__TO-DO ITEM__
Tally how many lines of these entries hold the string "white". Return the number alone.

"""

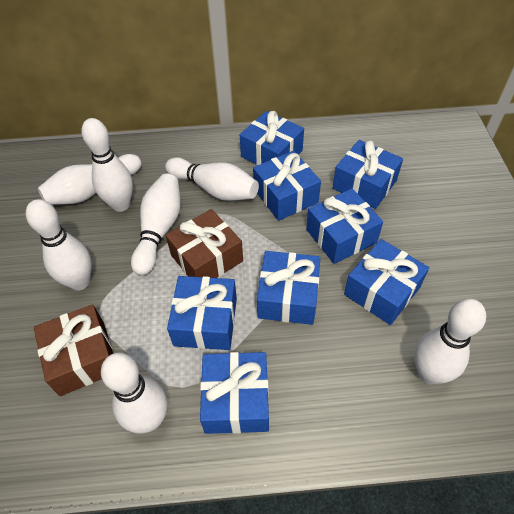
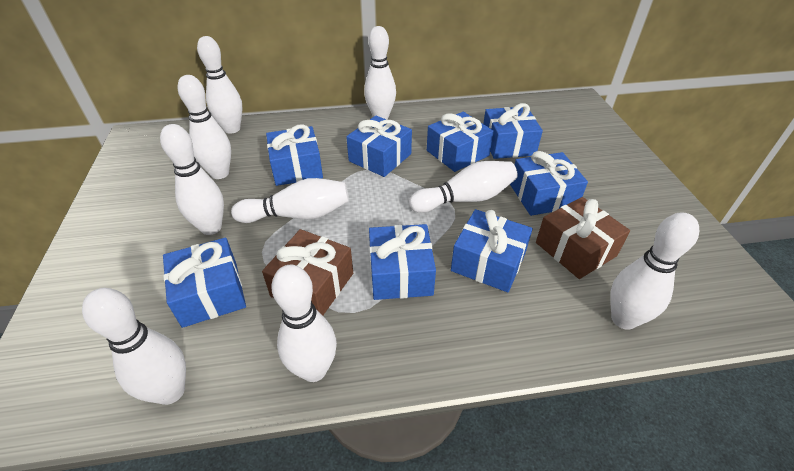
white bowling pin: 7 -> 9

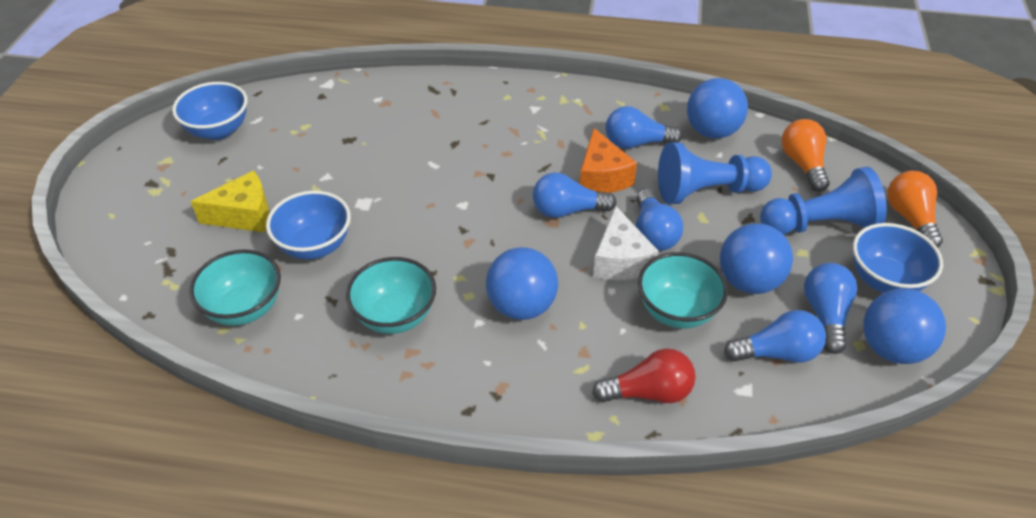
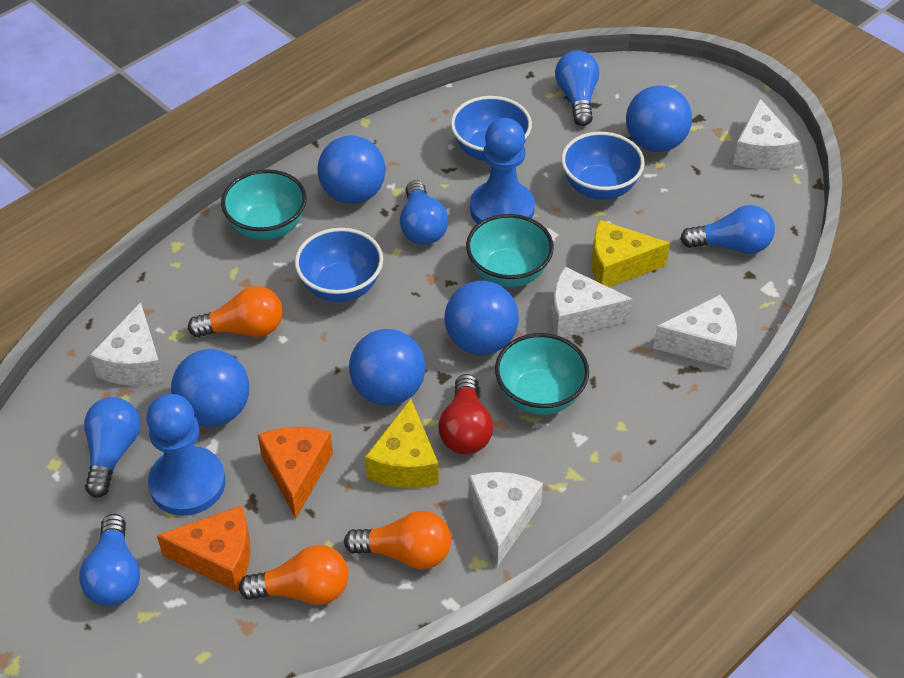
blue ball: 4 -> 5
orange cheese: 1 -> 2
orange light bulb: 2 -> 3
white cheese: 1 -> 5
yellow cheese: 1 -> 2

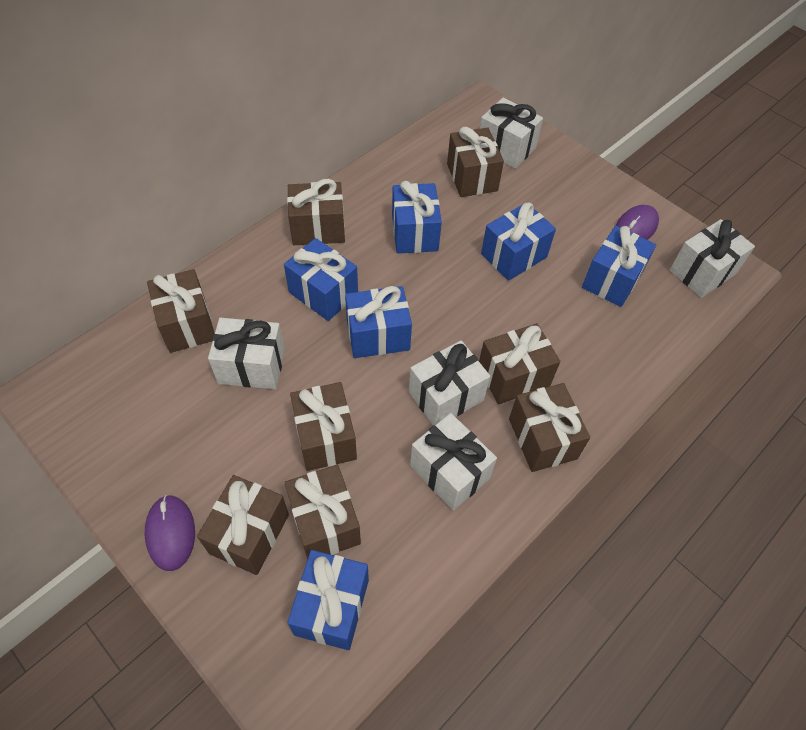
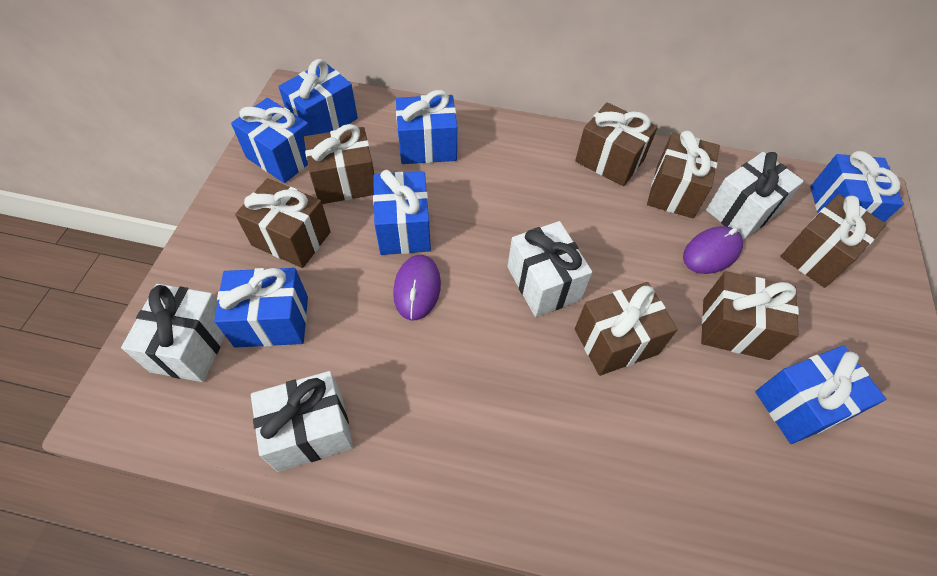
blue gift: 6 -> 7
brown gift: 8 -> 7
white gift: 5 -> 4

"""

__PROBLEM SOLUTION__
3